*** Opening Available data ***

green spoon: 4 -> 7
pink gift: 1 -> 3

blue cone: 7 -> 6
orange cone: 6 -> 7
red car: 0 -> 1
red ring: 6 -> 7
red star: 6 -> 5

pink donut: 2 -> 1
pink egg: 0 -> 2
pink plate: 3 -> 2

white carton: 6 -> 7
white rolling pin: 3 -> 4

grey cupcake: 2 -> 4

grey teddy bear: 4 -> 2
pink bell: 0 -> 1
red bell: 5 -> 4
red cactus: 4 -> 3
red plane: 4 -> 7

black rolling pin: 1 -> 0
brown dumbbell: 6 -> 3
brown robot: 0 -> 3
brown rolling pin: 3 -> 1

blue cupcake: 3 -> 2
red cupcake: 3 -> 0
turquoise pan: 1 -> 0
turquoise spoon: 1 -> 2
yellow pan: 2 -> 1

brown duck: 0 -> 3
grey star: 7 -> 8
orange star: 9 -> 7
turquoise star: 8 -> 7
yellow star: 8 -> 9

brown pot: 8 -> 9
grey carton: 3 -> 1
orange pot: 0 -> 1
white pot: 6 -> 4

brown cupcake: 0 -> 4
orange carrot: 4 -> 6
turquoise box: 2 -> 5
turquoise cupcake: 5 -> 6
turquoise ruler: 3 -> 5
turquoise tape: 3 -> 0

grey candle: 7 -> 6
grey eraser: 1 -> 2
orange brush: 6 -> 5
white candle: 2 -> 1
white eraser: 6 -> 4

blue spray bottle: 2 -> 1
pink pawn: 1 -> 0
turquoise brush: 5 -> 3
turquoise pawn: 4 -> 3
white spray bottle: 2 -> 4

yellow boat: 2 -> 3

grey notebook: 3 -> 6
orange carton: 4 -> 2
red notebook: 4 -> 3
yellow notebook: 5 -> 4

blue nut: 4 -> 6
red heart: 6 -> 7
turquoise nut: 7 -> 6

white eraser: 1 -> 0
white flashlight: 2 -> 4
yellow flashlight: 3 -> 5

*** Closing Available data ***

- _Prompt_
The response must hold only the lines above from the line with "white carton: 6 -> 7" through the line with "grey eraser: 1 -> 2", each copied exactly, both ends kept.

- _Exercise result_
white carton: 6 -> 7
white rolling pin: 3 -> 4

grey cupcake: 2 -> 4

grey teddy bear: 4 -> 2
pink bell: 0 -> 1
red bell: 5 -> 4
red cactus: 4 -> 3
red plane: 4 -> 7

black rolling pin: 1 -> 0
brown dumbbell: 6 -> 3
brown robot: 0 -> 3
brown rolling pin: 3 -> 1

blue cupcake: 3 -> 2
red cupcake: 3 -> 0
turquoise pan: 1 -> 0
turquoise spoon: 1 -> 2
yellow pan: 2 -> 1

brown duck: 0 -> 3
grey star: 7 -> 8
orange star: 9 -> 7
turquoise star: 8 -> 7
yellow star: 8 -> 9

brown pot: 8 -> 9
grey carton: 3 -> 1
orange pot: 0 -> 1
white pot: 6 -> 4

brown cupcake: 0 -> 4
orange carrot: 4 -> 6
turquoise box: 2 -> 5
turquoise cupcake: 5 -> 6
turquoise ruler: 3 -> 5
turquoise tape: 3 -> 0

grey candle: 7 -> 6
grey eraser: 1 -> 2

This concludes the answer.